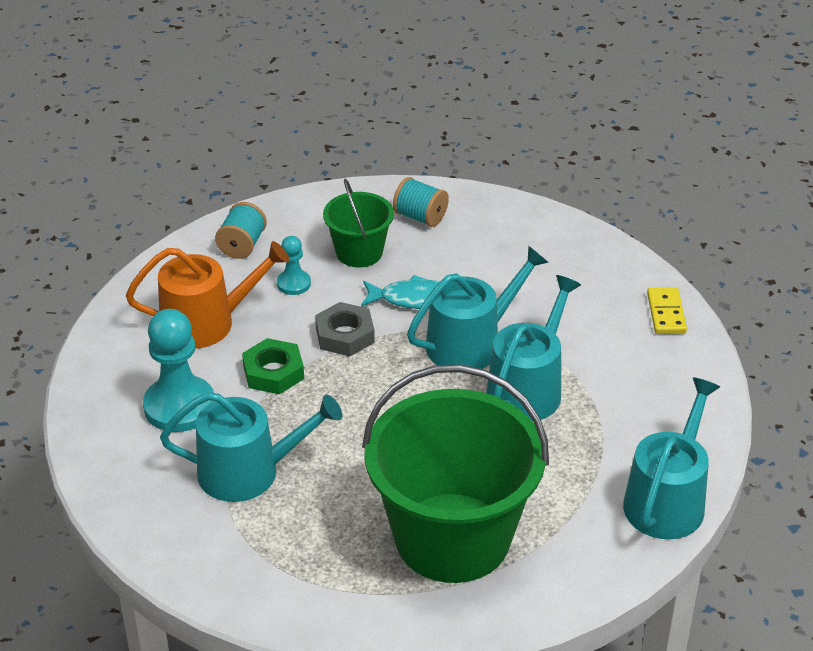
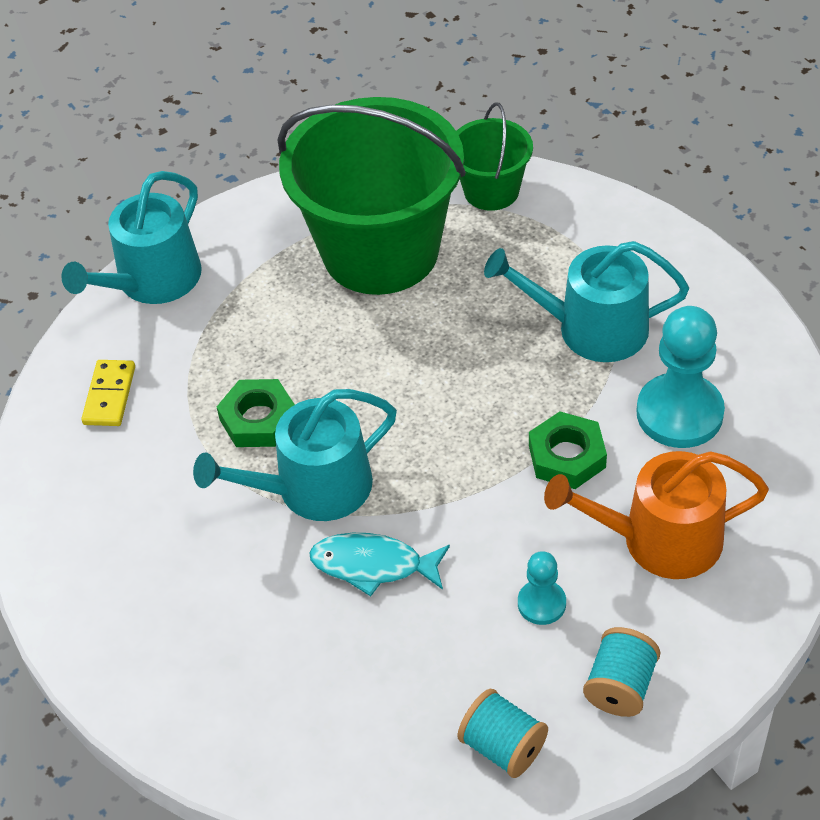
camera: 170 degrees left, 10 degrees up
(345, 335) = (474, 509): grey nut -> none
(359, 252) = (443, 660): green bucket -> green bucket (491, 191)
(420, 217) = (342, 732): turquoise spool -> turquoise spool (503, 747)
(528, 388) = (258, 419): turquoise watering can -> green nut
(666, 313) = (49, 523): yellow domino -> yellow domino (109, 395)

* * *

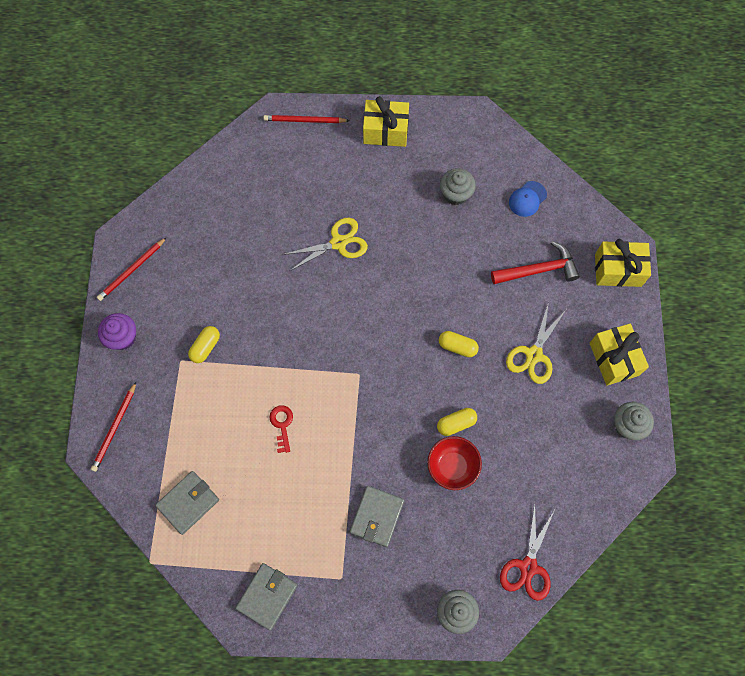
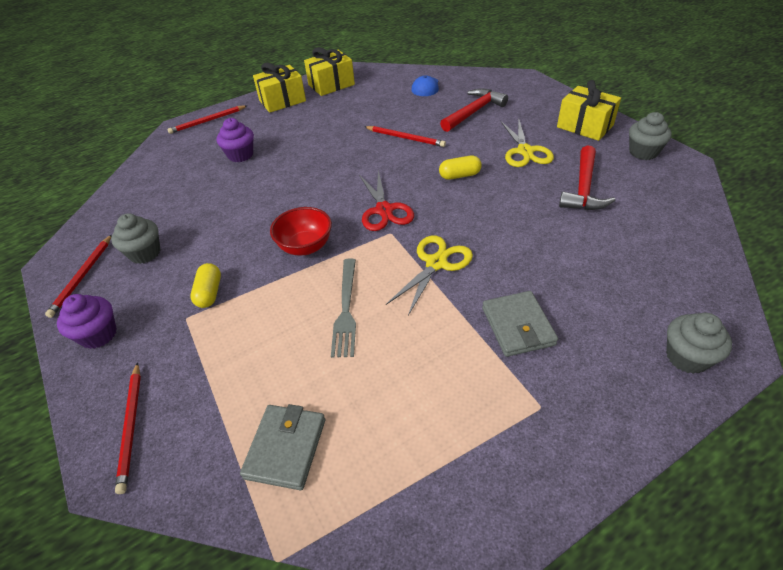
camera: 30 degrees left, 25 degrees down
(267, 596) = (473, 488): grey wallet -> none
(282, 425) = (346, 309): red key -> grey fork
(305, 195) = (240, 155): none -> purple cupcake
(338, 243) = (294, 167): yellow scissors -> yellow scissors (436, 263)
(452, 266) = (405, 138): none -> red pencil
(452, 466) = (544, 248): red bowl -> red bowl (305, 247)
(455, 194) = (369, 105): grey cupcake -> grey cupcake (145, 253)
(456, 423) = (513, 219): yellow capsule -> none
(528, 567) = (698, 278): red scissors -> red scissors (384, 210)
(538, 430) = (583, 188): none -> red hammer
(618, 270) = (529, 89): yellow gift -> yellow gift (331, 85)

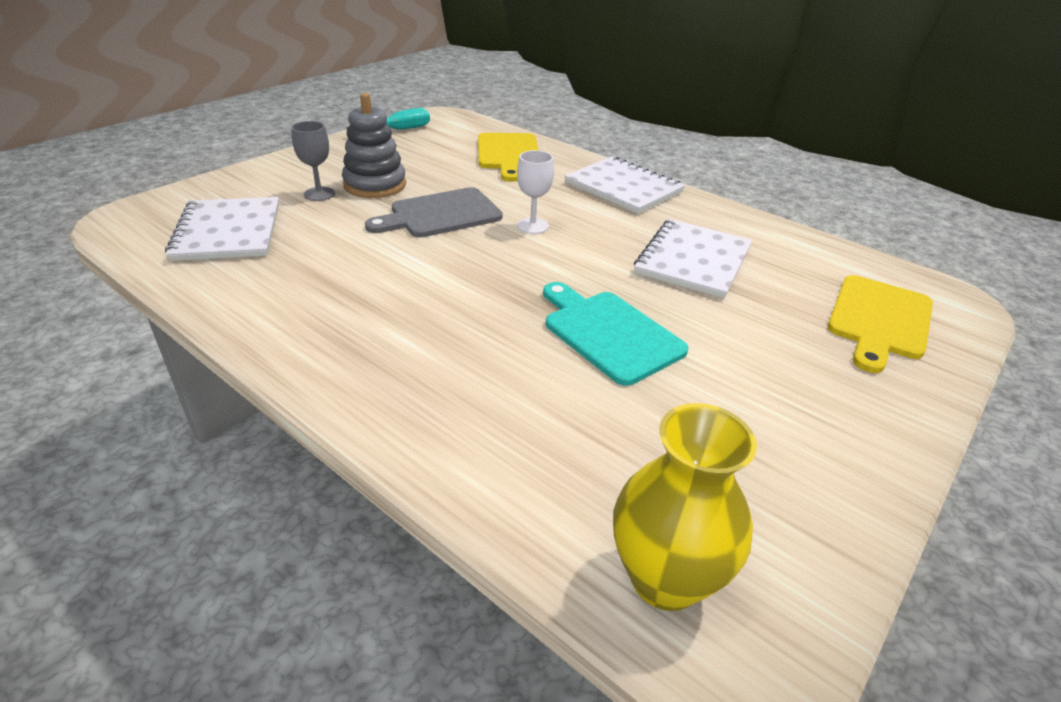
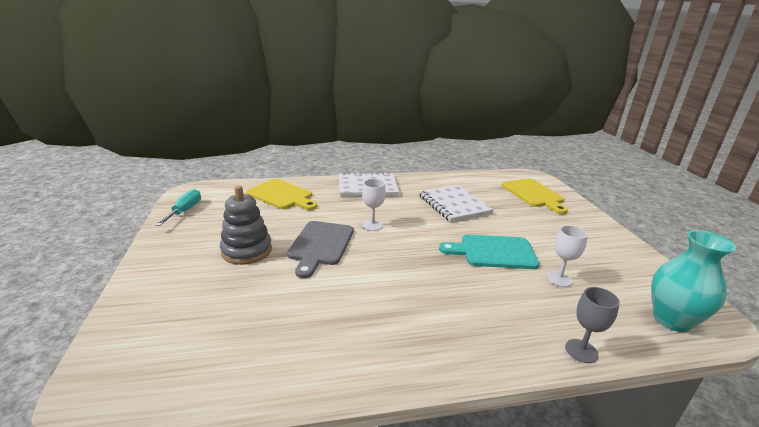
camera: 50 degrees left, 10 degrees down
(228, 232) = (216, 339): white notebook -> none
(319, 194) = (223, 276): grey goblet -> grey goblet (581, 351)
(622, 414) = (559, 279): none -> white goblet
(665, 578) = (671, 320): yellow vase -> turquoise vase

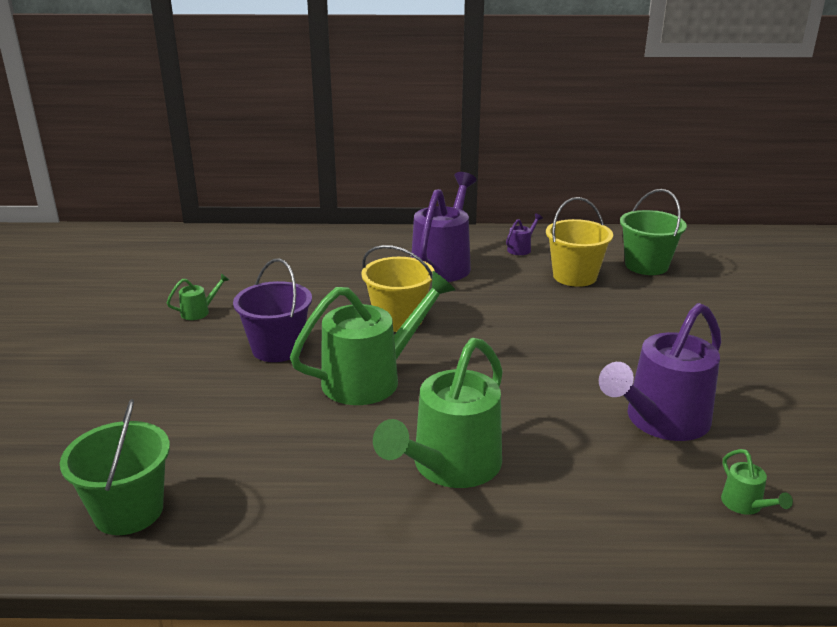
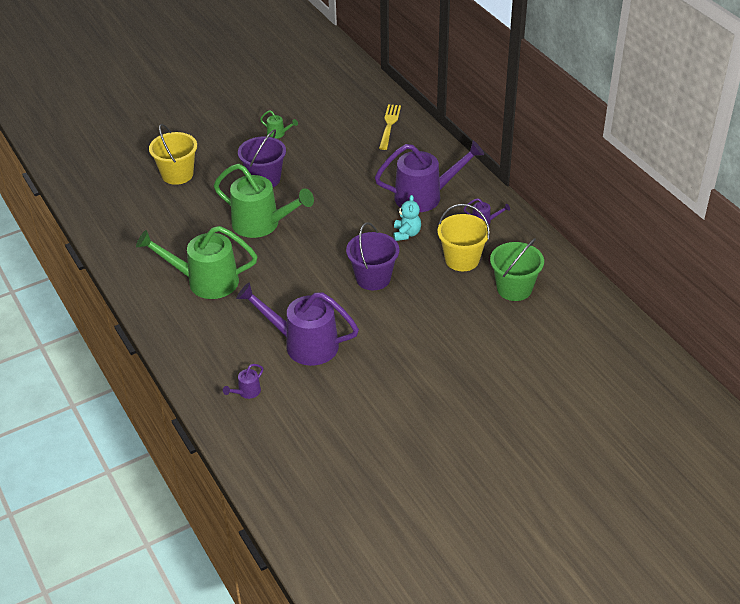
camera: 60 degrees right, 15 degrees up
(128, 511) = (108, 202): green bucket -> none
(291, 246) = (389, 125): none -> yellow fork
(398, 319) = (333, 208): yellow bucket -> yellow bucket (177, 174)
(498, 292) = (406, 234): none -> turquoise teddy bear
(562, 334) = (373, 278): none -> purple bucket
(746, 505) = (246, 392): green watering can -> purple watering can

**What this task involves:** Copy the lines above between the one holding "(618, 270) = (529, 89): yellow" and the one holding "(291, 246) = (389, 125): none -> yellow fork", inclusive. Drop the pictures.

**Exercise answer:**
(618, 270) = (529, 89): yellow gift -> yellow gift (331, 85)

camera: 50 degrees left, 10 degrees down
(228, 232) = (216, 339): white notebook -> none
(319, 194) = (223, 276): grey goblet -> grey goblet (581, 351)
(622, 414) = (559, 279): none -> white goblet
(665, 578) = (671, 320): yellow vase -> turquoise vase

camera: 60 degrees right, 15 degrees up
(128, 511) = (108, 202): green bucket -> none
(291, 246) = (389, 125): none -> yellow fork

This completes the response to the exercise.